* [Supplied records]
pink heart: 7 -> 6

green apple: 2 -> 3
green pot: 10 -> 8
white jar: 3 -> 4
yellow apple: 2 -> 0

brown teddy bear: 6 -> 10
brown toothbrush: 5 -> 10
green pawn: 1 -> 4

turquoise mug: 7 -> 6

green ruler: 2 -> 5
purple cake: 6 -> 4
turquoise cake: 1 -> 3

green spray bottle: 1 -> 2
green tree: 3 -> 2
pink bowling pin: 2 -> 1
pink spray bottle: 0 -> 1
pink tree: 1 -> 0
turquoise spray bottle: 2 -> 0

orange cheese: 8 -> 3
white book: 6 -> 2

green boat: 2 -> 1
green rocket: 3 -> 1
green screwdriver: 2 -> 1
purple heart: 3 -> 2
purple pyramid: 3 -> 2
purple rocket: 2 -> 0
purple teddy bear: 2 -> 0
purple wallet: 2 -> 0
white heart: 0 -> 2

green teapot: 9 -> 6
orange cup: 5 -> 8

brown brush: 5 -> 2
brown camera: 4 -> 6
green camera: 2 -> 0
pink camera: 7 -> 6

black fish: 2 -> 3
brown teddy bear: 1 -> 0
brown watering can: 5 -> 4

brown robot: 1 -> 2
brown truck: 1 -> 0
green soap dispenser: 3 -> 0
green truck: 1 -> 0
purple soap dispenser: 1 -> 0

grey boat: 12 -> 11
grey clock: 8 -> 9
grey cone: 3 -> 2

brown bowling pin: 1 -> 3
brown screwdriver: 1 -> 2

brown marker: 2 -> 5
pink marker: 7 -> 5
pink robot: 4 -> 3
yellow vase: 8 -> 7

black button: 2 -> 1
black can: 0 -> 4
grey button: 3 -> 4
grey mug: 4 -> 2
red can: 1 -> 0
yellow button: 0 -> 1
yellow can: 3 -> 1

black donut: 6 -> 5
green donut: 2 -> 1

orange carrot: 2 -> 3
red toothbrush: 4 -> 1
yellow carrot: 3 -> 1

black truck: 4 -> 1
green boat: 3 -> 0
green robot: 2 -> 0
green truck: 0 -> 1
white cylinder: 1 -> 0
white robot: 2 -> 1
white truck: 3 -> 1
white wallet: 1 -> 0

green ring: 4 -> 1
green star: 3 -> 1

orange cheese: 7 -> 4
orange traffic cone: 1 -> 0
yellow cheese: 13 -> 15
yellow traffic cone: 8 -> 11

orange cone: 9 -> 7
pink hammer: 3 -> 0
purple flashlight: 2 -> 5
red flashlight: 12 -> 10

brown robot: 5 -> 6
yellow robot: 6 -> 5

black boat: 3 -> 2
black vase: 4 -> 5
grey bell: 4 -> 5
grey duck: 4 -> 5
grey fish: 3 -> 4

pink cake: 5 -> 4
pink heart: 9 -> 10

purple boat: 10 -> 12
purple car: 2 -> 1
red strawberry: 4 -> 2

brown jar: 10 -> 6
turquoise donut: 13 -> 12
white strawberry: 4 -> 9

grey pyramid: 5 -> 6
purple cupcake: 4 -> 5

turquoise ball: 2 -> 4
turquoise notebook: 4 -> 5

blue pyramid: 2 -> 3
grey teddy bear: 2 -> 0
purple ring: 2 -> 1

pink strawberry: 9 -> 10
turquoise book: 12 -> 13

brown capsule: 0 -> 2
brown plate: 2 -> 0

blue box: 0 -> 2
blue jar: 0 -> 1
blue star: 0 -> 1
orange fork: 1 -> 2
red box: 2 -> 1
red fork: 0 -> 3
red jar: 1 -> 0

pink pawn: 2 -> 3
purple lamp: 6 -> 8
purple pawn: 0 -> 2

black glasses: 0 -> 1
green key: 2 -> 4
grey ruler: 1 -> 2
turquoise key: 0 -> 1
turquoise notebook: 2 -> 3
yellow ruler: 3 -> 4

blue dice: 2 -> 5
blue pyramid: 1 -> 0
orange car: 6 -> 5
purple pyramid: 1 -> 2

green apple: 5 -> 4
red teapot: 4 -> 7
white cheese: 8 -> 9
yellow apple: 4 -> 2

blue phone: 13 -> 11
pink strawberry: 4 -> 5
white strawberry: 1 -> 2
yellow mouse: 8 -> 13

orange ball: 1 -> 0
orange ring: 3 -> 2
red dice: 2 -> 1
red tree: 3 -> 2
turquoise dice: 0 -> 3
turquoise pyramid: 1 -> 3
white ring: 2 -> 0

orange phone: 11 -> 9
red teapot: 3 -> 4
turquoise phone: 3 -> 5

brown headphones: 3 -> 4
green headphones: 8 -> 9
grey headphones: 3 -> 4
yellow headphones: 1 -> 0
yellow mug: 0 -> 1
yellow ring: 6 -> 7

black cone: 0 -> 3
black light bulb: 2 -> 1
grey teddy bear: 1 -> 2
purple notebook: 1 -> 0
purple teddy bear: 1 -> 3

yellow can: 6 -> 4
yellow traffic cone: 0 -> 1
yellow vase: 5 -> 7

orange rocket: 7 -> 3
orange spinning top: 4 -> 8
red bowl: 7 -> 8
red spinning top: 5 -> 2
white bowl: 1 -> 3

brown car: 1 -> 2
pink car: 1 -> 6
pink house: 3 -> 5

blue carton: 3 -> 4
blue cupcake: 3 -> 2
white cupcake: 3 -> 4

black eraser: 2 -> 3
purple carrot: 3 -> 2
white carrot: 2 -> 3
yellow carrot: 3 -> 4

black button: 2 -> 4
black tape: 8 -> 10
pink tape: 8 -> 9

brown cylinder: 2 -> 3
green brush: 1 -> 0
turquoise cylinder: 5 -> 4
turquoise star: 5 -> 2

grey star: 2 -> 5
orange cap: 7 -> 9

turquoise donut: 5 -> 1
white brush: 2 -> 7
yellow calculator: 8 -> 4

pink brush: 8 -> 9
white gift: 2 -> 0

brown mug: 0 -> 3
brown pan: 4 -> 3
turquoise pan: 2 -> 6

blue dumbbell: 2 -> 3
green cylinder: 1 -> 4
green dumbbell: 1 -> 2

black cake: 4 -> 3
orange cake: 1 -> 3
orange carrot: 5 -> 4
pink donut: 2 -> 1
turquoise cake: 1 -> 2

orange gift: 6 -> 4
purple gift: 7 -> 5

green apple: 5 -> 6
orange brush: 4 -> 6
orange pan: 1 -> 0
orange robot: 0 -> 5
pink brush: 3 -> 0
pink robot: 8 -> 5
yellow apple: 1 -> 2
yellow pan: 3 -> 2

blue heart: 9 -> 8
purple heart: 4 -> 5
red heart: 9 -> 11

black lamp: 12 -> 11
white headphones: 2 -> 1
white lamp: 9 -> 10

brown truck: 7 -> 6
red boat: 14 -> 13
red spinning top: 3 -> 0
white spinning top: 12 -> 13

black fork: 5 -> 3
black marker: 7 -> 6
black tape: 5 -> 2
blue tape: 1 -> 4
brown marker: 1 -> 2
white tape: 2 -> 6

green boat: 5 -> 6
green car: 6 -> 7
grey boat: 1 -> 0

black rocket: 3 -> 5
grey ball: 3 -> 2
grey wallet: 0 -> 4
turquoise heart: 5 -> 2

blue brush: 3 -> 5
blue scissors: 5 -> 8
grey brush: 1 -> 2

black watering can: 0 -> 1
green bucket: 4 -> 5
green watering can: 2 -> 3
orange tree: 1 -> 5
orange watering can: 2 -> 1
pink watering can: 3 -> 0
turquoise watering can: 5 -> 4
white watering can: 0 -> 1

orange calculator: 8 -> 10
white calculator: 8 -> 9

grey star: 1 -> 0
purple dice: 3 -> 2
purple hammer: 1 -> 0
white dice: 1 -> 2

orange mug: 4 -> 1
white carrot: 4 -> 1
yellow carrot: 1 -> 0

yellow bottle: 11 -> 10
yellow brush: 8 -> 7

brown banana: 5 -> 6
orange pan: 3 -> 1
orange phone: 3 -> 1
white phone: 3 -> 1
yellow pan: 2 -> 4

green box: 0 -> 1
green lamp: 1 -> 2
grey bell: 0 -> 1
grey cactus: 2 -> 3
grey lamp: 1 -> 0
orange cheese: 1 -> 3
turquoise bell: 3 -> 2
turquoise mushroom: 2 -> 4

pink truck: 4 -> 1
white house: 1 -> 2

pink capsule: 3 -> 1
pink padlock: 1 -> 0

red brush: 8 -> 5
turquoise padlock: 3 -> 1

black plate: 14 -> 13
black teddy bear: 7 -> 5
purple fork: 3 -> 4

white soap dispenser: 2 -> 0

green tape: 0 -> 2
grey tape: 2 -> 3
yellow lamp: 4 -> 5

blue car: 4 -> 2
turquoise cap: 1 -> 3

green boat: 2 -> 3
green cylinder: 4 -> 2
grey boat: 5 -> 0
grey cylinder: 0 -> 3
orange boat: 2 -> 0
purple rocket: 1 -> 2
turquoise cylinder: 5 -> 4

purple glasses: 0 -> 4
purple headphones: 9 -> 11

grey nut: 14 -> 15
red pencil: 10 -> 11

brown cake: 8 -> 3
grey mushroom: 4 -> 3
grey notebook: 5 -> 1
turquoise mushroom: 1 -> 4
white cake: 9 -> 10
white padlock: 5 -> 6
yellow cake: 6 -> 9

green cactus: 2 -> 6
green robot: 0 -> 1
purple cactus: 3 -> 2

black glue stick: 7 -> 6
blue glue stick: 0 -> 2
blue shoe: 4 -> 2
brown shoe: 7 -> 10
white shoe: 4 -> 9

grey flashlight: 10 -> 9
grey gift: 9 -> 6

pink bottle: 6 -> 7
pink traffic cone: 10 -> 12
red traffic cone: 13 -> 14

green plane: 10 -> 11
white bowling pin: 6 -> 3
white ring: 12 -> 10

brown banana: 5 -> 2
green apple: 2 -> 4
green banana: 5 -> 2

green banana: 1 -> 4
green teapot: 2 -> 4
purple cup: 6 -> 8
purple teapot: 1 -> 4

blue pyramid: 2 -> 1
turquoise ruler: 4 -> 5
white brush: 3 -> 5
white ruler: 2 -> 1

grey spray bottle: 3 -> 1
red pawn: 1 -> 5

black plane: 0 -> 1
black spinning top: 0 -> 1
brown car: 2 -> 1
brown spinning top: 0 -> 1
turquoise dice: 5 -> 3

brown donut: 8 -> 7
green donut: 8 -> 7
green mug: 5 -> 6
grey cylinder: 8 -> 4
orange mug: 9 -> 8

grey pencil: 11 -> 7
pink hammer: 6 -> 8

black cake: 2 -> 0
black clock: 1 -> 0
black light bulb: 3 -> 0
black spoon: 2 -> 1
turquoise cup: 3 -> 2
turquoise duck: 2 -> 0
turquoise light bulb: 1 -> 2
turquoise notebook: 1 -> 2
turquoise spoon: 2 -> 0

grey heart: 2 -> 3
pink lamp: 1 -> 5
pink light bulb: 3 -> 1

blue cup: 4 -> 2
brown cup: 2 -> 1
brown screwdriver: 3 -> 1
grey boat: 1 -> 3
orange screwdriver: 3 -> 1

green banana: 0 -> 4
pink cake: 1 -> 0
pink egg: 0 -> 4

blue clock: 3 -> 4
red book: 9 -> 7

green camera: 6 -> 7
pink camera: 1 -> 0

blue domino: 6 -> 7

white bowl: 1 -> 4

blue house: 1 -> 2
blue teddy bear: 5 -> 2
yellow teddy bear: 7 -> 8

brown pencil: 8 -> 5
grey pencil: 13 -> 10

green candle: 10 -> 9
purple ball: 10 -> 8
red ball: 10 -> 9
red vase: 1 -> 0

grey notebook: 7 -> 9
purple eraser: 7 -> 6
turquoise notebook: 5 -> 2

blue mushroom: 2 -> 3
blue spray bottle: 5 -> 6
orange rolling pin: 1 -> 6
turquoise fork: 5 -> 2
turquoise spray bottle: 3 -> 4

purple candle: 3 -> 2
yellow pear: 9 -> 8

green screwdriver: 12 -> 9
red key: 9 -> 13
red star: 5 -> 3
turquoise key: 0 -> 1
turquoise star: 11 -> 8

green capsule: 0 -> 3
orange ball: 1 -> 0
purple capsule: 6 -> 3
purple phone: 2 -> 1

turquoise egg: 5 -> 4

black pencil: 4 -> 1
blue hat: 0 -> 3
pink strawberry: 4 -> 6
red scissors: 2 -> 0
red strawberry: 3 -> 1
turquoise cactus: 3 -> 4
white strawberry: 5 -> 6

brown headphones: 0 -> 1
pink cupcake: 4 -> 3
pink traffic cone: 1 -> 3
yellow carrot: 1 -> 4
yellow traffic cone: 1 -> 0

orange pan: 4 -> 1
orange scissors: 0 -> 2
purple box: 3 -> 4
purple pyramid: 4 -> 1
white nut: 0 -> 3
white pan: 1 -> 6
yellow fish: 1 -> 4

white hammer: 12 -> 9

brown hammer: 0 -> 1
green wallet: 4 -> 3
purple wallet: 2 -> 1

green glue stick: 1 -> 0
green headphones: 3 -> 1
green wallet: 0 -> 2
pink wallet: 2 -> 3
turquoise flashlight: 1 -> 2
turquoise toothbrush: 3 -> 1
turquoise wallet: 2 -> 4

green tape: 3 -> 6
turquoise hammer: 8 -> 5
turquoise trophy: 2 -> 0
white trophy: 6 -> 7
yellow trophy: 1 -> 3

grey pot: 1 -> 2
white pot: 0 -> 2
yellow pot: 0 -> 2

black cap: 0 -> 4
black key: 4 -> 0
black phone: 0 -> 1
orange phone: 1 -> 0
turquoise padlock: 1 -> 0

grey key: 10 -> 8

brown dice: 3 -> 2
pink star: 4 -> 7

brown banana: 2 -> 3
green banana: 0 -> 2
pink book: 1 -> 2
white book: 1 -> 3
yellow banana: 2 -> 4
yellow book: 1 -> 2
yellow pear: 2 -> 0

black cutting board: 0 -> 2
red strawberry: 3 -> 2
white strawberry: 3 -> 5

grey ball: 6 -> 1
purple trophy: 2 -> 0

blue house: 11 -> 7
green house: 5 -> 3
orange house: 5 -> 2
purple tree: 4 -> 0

* [Your assignment]
Show, from the records above, every line that includes "banana".

* [Solution to this problem]
brown banana: 5 -> 6
brown banana: 5 -> 2
green banana: 5 -> 2
green banana: 1 -> 4
green banana: 0 -> 4
brown banana: 2 -> 3
green banana: 0 -> 2
yellow banana: 2 -> 4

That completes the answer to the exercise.